▶ PROBLEM STATEMENT
Pictures aside, each record should be reproduced exactly.

>>

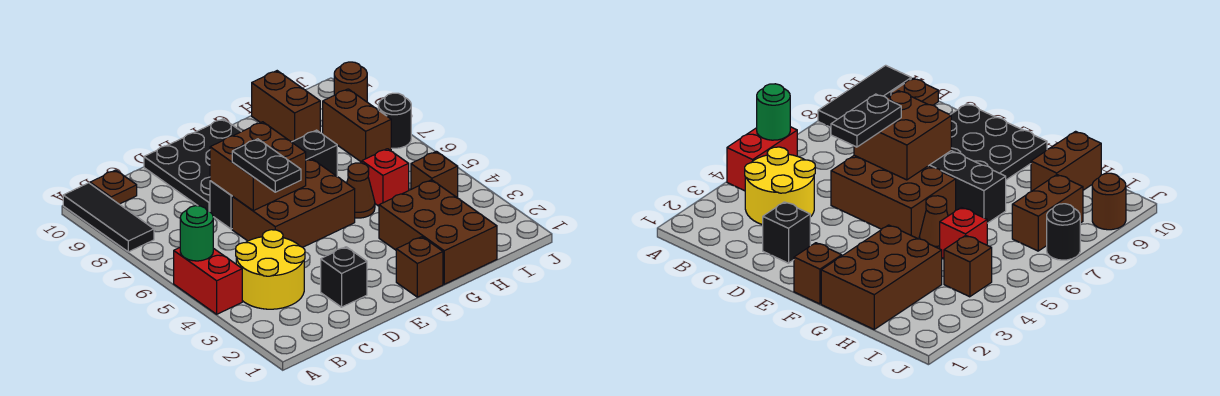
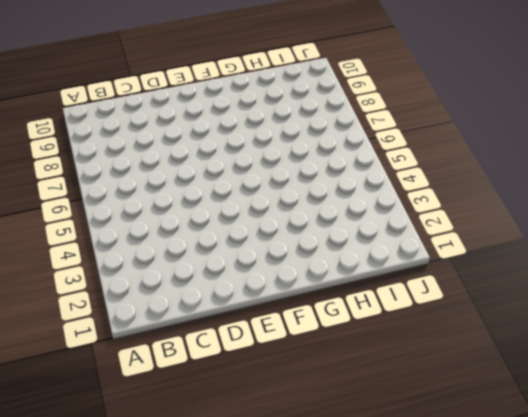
none -> red brick A4:A5 level 1
none -> black tile A8:A10 level 1
none -> yellow round brick B3:C4 level 1

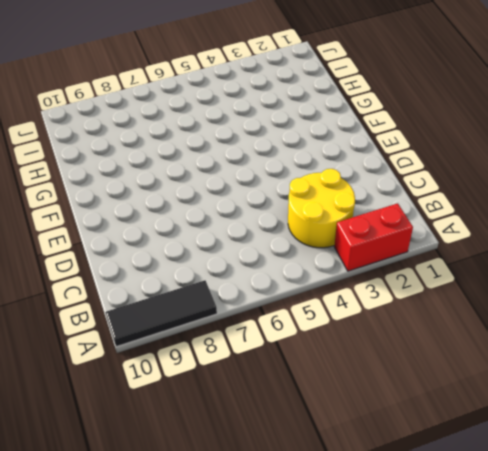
red brick A2:A3 level 1 -> red brick A4:A5 level 1
none -> brown plate B10 level 1
none -> black brick D2 level 1
none -> brown brick D5:F6 level 1

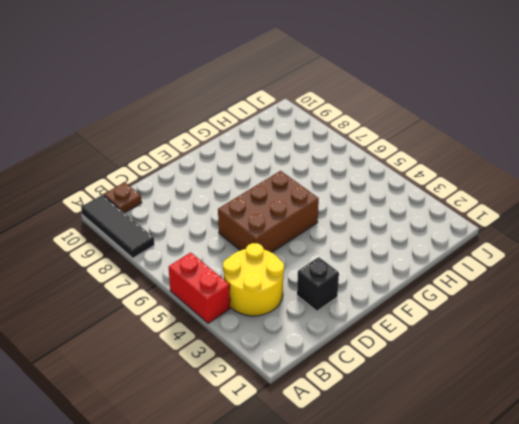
none -> black brick D7:G7 level 1
none -> black plate D8:F10 level 1
none -> brown brick F1 level 1

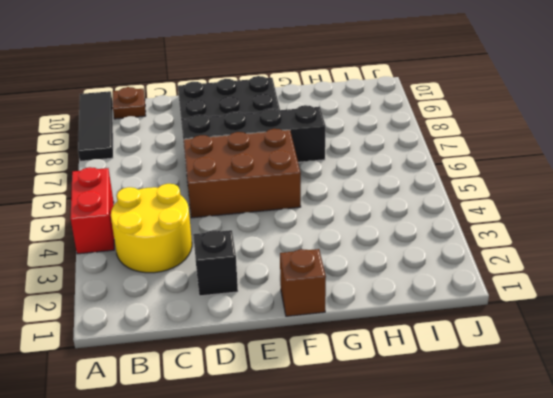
none -> brown brick G1:H3 level 1
none -> brown cone G5 level 1
none -> red brick H5 level 1

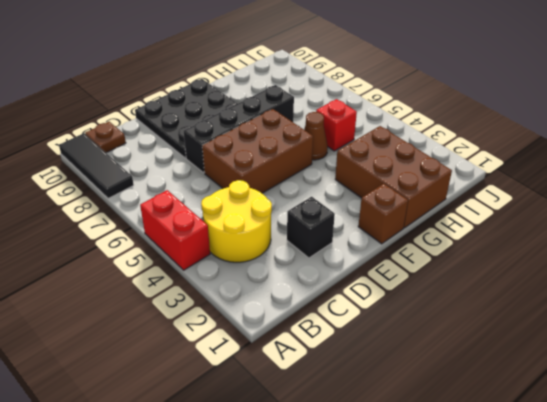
none -> brown brick H9:H10 level 1
none -> brown brick I4 level 1
none -> brown brick I7:I8 level 1

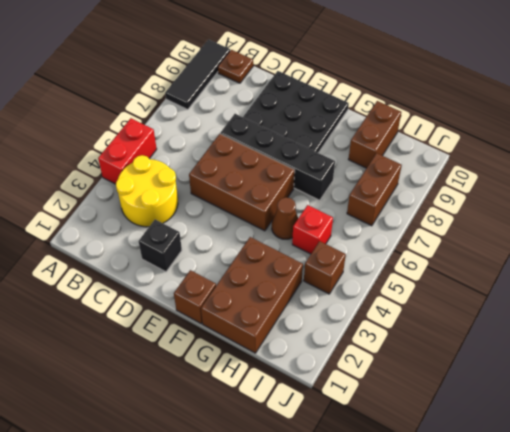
none -> black round brick J7 level 1
none -> brown round brick J9 level 1
none -> green round brick A5 level 2

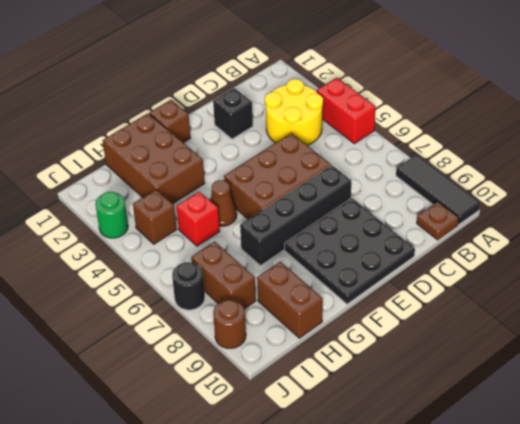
green round brick J3 level 1 -> green round brick A5 level 2
none -> brown brick D6:E7 level 2
none -> black plate D5:D6 level 3

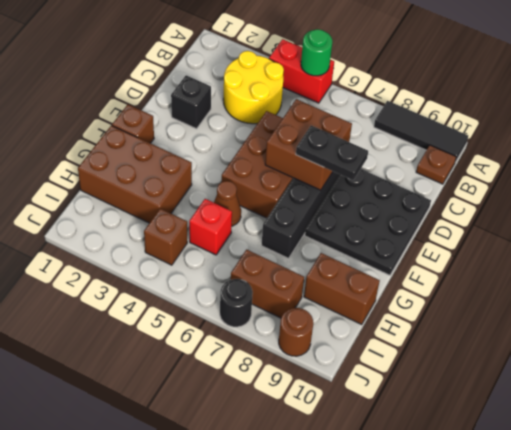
black plate E7:E8 level 3 -> black plate D5:D6 level 3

<<

▶ WRITTEN SOLUTION
none -> red brick A4:A5 level 1
none -> black tile A8:A10 level 1
none -> yellow round brick B3:C4 level 1

red brick A2:A3 level 1 -> red brick A4:A5 level 1
none -> brown plate B10 level 1
none -> black brick D2 level 1
none -> brown brick D5:F6 level 1

none -> black brick D7:G7 level 1
none -> black plate D8:F10 level 1
none -> brown brick F1 level 1

none -> brown brick G1:H3 level 1
none -> brown cone G5 level 1
none -> red brick H5 level 1

none -> brown brick H9:H10 level 1
none -> brown brick I4 level 1
none -> brown brick I7:I8 level 1

none -> black round brick J7 level 1
none -> brown round brick J9 level 1
none -> green round brick A5 level 2

green round brick J3 level 1 -> green round brick A5 level 2
none -> brown brick D6:E7 level 2
none -> black plate D5:D6 level 3

black plate E7:E8 level 3 -> black plate D5:D6 level 3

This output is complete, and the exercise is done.